DATA PROVIDED =>
# # # # #

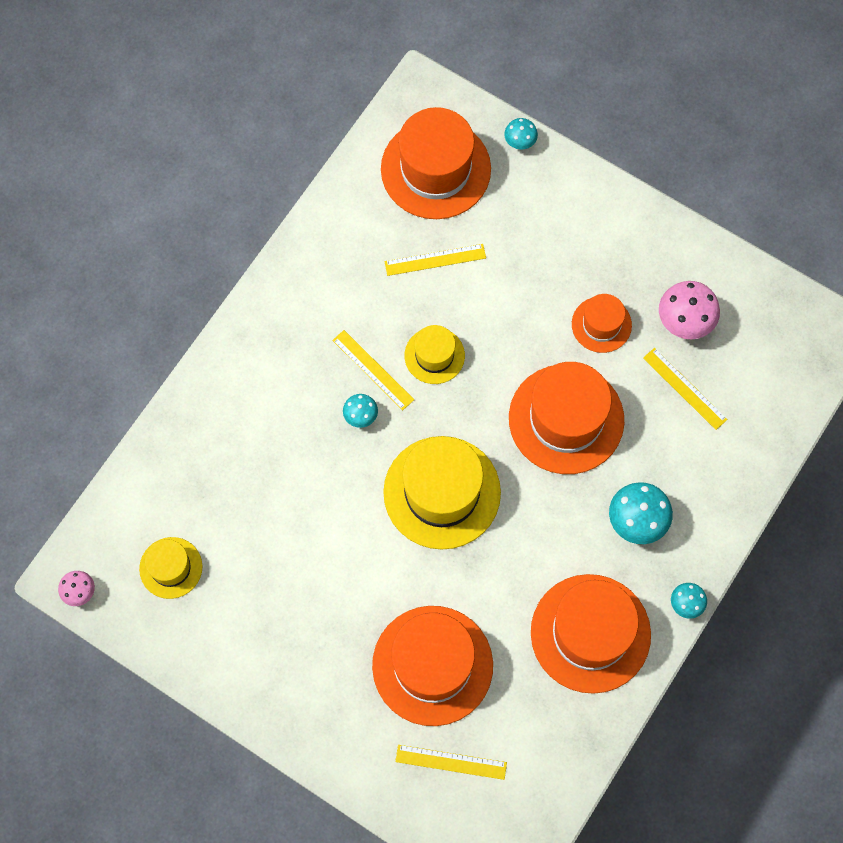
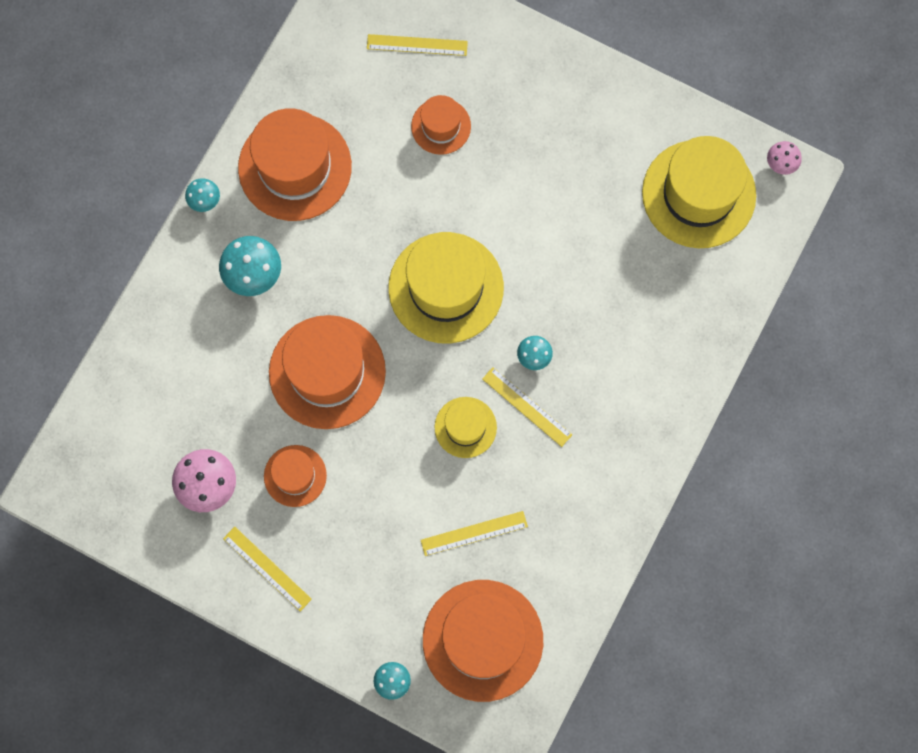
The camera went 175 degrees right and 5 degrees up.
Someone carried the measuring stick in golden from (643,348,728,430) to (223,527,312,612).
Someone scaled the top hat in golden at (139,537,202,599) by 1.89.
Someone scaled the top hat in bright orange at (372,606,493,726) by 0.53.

# # # # #

WORK INSTRUCTIONS => Only the lines from the one holding "Someone carried the" to the end of the material are wanted, each transcribed exactly.

WRITTEN SOLUTION =>
Someone carried the measuring stick in golden from (643,348,728,430) to (223,527,312,612).
Someone scaled the top hat in golden at (139,537,202,599) by 1.89.
Someone scaled the top hat in bright orange at (372,606,493,726) by 0.53.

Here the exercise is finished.